◆ Work task
Pictures stay out of the copy. Retype exactly the lines below from the one with "R7: 4.7k (3V3, W3) -> 4.7k (GND, IC2/MCLR)" through the one with "R4: 47k (N006, VA) -> none".

[Data for processing]

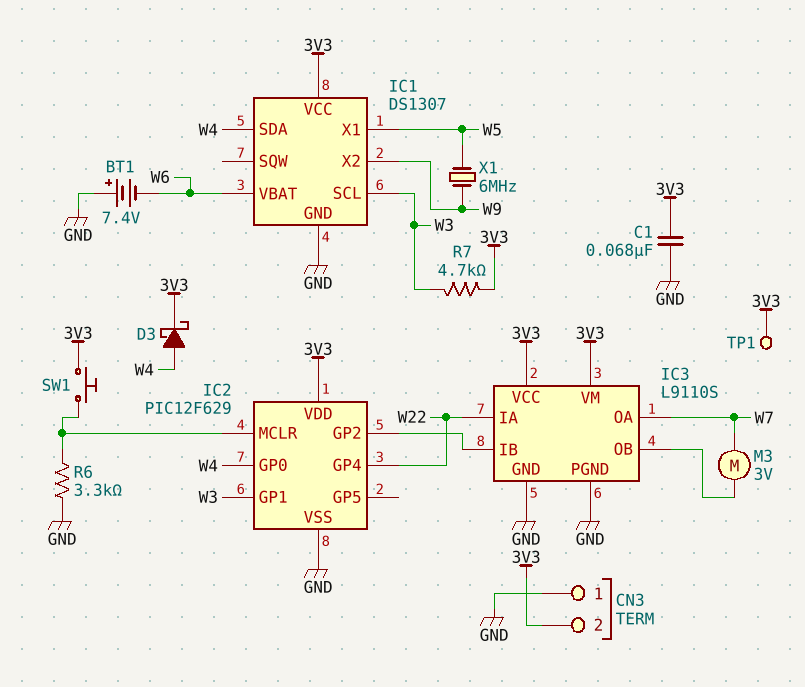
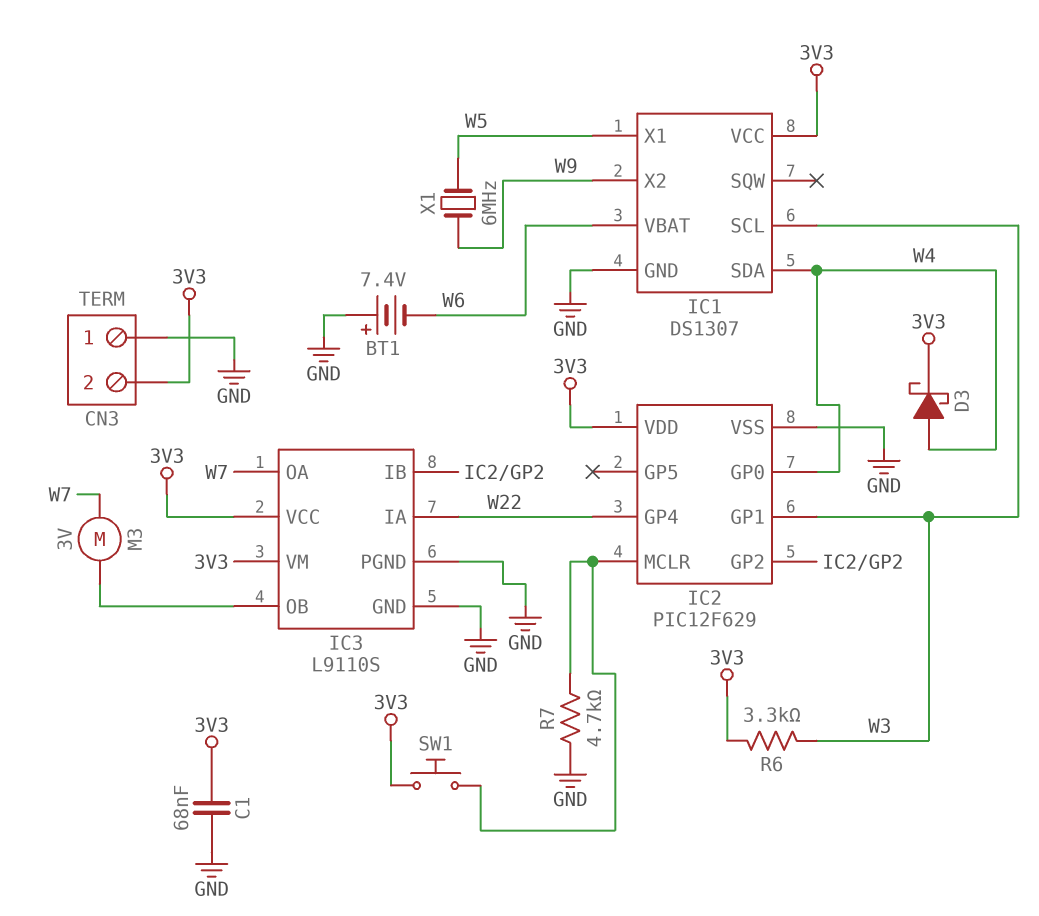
R6: 3.3k (GND, IC2/MCLR) -> 3.3k (3V3, W3)
R7: 4.7k (3V3, W3) -> 4.7k (GND, IC2/MCLR)
TP1: test point (3V3) -> none

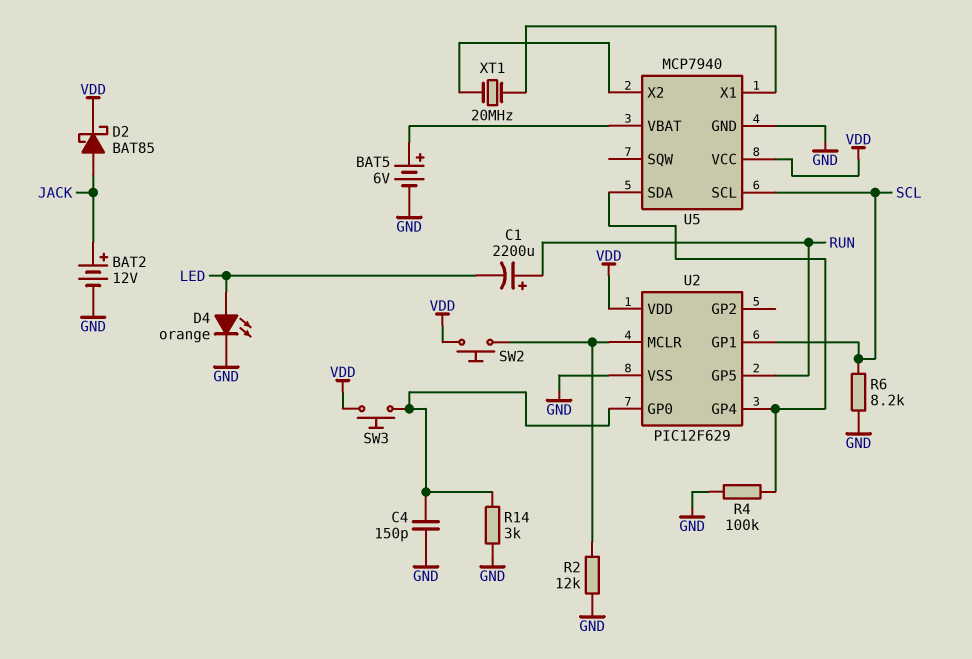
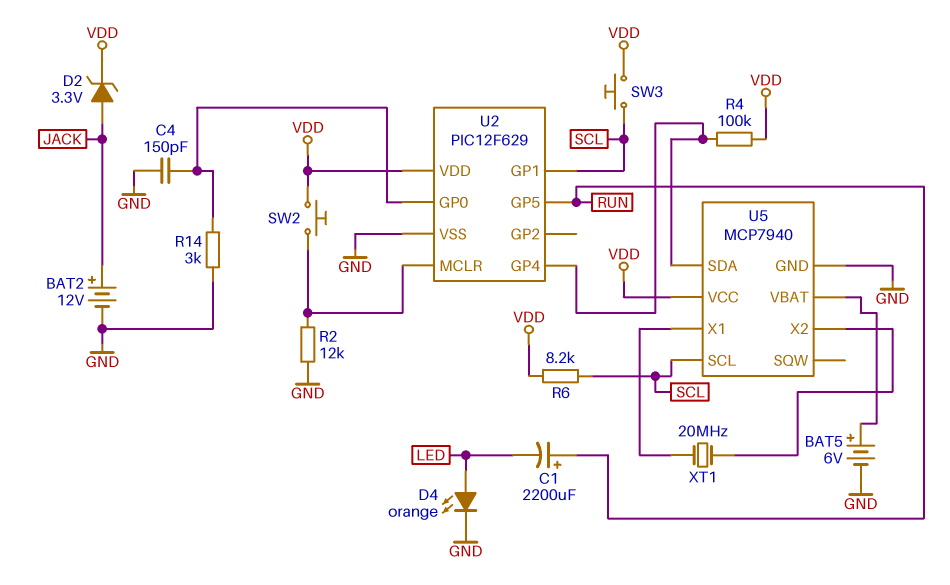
D2: schottky BAT85 (A JACK, K VDD) -> zener 3.3V (A JACK, K VDD)
R4: 100k (GND, U2/GP4) -> 100k (U2/GP4, VDD)
R6: 8.2k (GND, SCL) -> 8.2k (SCL, VDD)
SW3: button (U2/GP0, VDD) -> button (SCL, VDD)

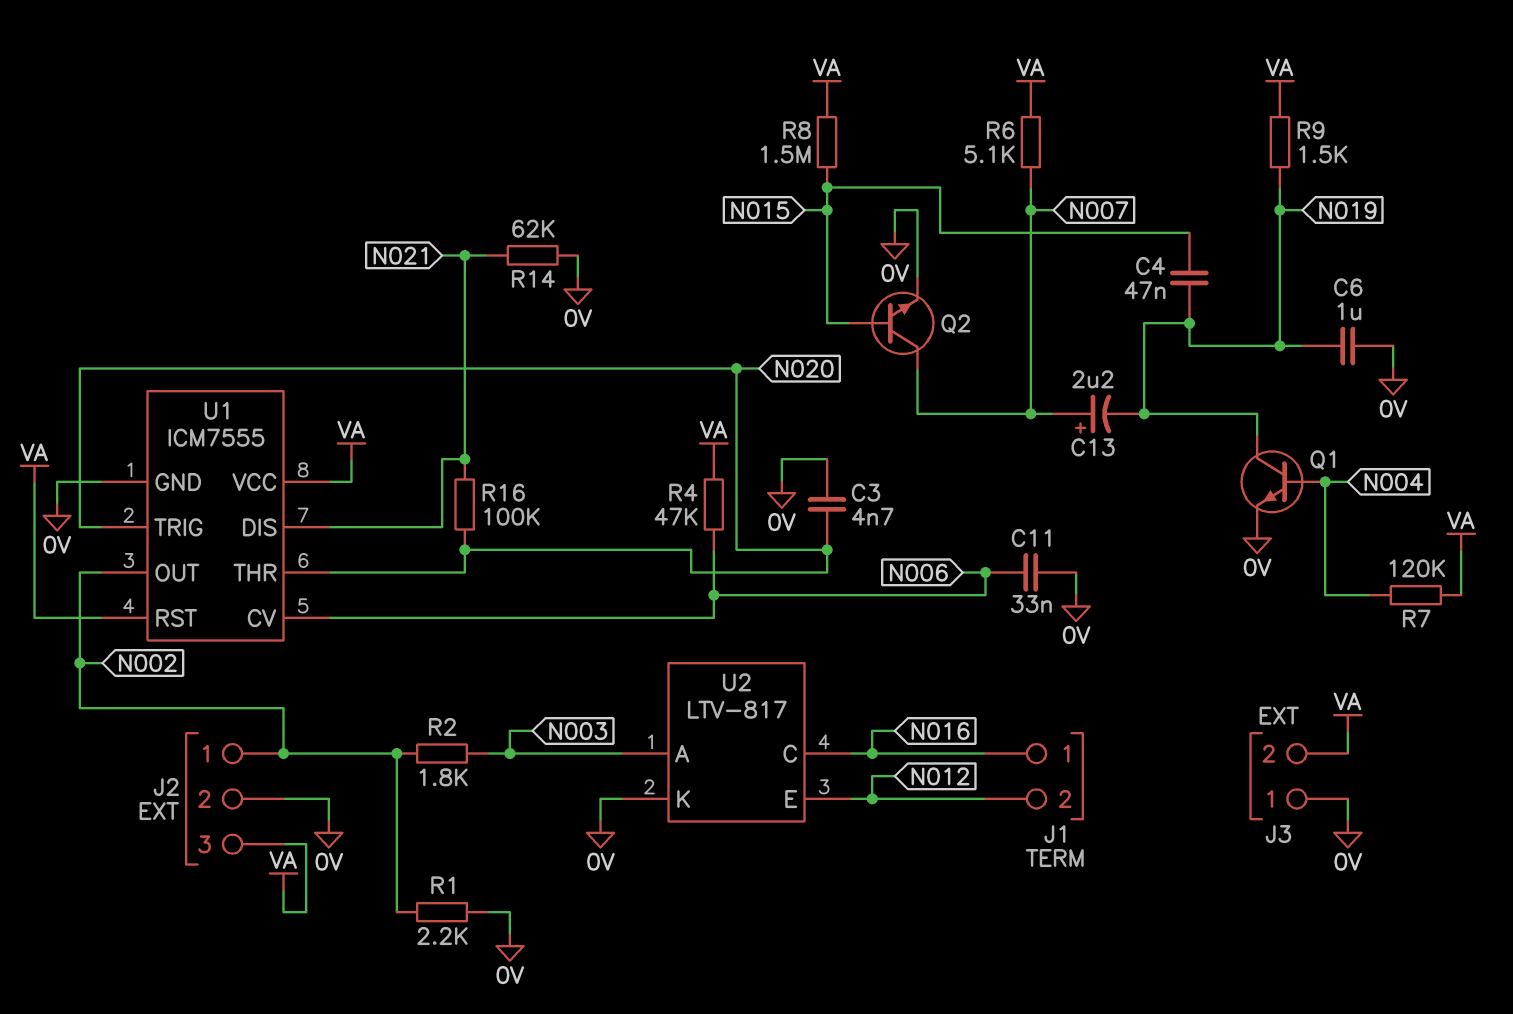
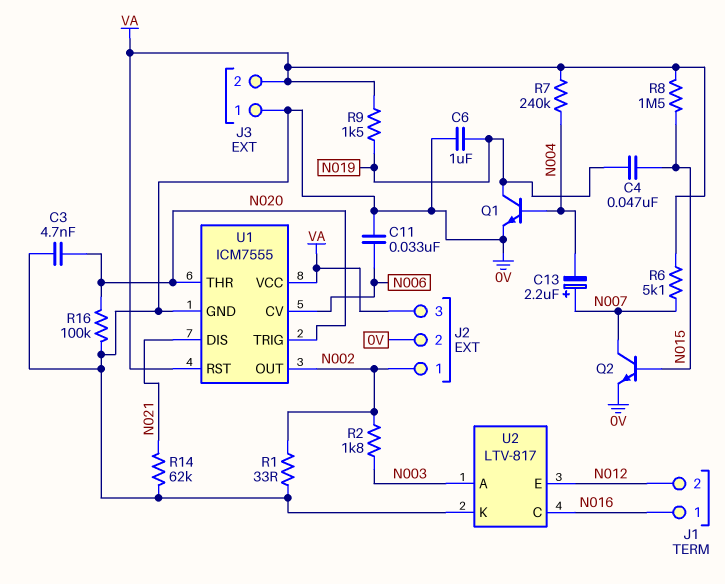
C13: 2.2uF (plus N007, minus N019) -> 2.2uF (plus N007, minus N004)
R1: 2.2k (0V, N002) -> 33 (0V, N002)
R4: 47k (N006, VA) -> none
R7: 120k (N004, VA) -> 240k (N004, VA)
R16: 100k (N020, N021) -> 100k (0V, N020)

[/Data for processing]

◆ Exercise output
R7: 4.7k (3V3, W3) -> 4.7k (GND, IC2/MCLR)
TP1: test point (3V3) -> none

D2: schottky BAT85 (A JACK, K VDD) -> zener 3.3V (A JACK, K VDD)
R4: 100k (GND, U2/GP4) -> 100k (U2/GP4, VDD)
R6: 8.2k (GND, SCL) -> 8.2k (SCL, VDD)
SW3: button (U2/GP0, VDD) -> button (SCL, VDD)

C13: 2.2uF (plus N007, minus N019) -> 2.2uF (plus N007, minus N004)
R1: 2.2k (0V, N002) -> 33 (0V, N002)
R4: 47k (N006, VA) -> none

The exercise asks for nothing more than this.